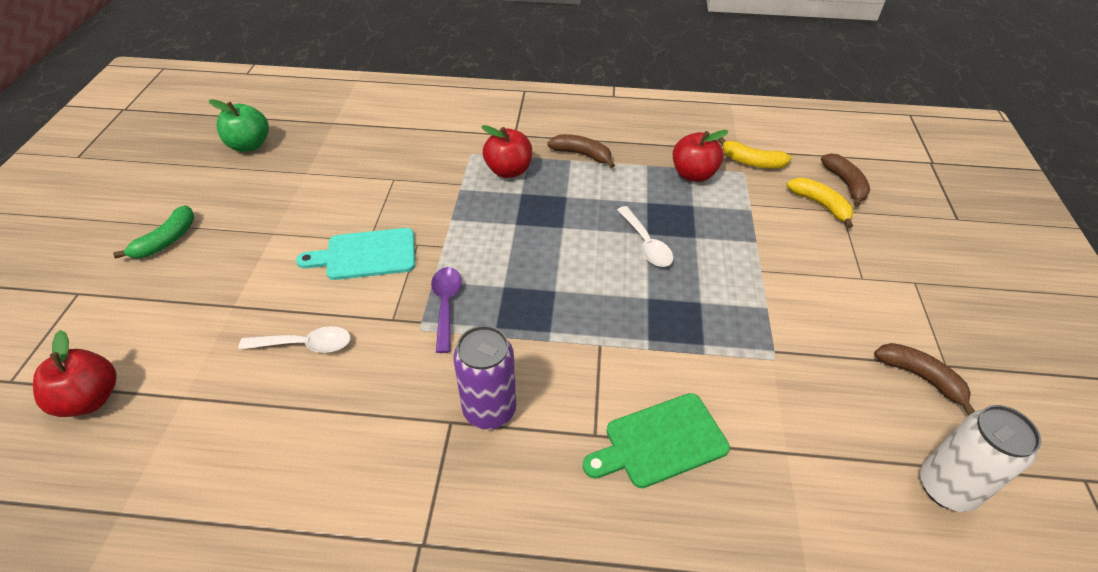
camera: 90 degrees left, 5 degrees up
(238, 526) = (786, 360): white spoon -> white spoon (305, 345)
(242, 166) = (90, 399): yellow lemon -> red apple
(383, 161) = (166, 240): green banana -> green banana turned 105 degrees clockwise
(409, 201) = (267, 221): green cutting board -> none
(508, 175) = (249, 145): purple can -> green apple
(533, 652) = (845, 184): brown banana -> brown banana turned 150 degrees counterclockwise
_ _ _ _ _
**Work required**
Find the number of lines above that hold the word "banana", then write that number by itself.

**Exercise result**
2